→ SOURCE MATERIAL:
=== Section Start ===

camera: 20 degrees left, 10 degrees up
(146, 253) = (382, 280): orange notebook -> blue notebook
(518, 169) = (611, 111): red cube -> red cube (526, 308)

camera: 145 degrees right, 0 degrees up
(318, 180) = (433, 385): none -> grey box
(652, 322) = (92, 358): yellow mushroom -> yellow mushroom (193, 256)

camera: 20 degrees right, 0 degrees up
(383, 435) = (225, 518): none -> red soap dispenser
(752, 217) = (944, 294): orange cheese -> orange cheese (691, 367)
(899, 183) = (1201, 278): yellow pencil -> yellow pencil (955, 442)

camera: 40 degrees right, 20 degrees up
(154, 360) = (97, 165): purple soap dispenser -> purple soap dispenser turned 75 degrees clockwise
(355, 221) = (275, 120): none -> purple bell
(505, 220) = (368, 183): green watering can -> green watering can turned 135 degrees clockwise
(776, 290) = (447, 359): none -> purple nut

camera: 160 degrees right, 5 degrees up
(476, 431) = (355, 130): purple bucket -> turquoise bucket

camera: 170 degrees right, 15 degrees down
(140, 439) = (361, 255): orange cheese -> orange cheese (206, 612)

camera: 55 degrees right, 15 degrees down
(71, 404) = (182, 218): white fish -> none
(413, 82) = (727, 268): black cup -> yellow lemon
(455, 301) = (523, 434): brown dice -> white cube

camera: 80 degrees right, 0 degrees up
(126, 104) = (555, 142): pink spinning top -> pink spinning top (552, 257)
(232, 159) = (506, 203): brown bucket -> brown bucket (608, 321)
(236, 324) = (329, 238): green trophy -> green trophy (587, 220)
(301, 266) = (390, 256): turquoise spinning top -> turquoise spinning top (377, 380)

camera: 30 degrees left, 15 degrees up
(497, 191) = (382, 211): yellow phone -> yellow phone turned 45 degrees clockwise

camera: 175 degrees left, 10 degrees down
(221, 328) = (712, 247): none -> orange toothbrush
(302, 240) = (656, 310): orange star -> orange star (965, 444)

=== Section End ===

→ EXERCISE DETAILS: Find the line with "camera: 170 degrees right, 15 degrees down" in the material above. Reproduce it and each line after it up to and including the line with "camera: 30 degrees left, 15 degrees up".

→ RESULT FOR THIS EXERCISE:
camera: 170 degrees right, 15 degrees down
(140, 439) = (361, 255): orange cheese -> orange cheese (206, 612)

camera: 55 degrees right, 15 degrees down
(71, 404) = (182, 218): white fish -> none
(413, 82) = (727, 268): black cup -> yellow lemon
(455, 301) = (523, 434): brown dice -> white cube

camera: 80 degrees right, 0 degrees up
(126, 104) = (555, 142): pink spinning top -> pink spinning top (552, 257)
(232, 159) = (506, 203): brown bucket -> brown bucket (608, 321)
(236, 324) = (329, 238): green trophy -> green trophy (587, 220)
(301, 266) = (390, 256): turquoise spinning top -> turquoise spinning top (377, 380)

camera: 30 degrees left, 15 degrees up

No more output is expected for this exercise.